* **Supplied data**:
★ ★ ★ ★
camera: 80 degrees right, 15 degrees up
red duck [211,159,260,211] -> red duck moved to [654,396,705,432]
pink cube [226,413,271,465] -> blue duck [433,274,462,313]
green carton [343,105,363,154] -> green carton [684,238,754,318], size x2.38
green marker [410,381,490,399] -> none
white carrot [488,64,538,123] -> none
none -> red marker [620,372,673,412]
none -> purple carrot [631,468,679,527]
★ ★ ★ ★
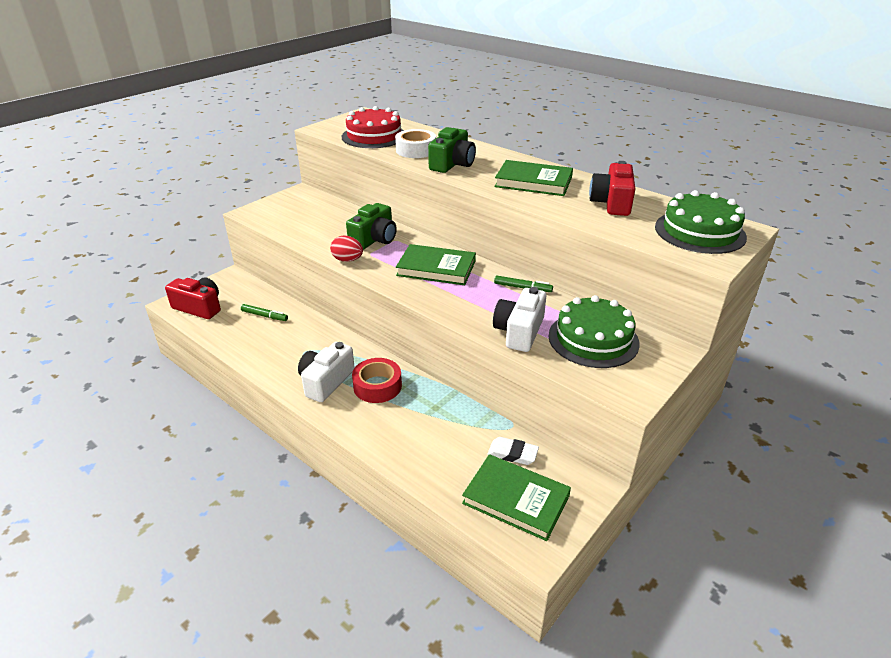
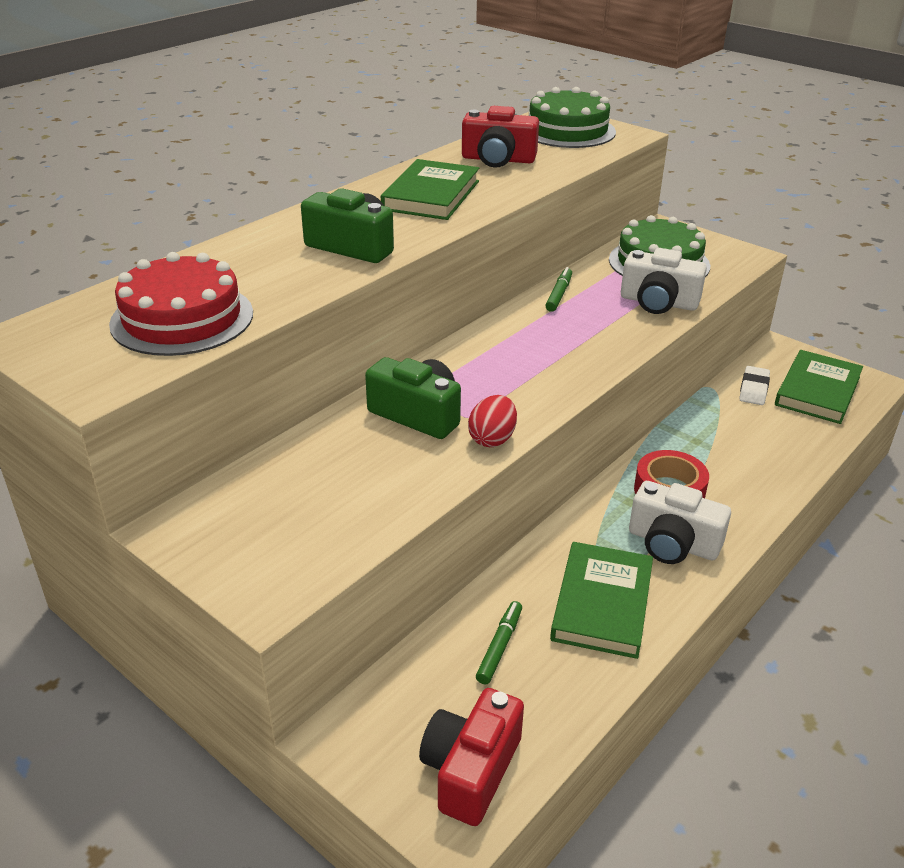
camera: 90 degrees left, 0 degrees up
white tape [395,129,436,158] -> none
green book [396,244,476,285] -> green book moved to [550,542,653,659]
★ ★ ★ ★
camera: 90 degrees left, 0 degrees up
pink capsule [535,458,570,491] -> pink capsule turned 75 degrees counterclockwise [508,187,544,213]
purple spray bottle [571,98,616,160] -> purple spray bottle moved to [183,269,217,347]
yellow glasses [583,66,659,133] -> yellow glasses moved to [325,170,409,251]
★ ★ ★ ★
* **Activity**: Pull every line containing the word "duck" out of the entries above.

* **Exercise answer**:
red duck [211,159,260,211] -> red duck moved to [654,396,705,432]
pink cube [226,413,271,465] -> blue duck [433,274,462,313]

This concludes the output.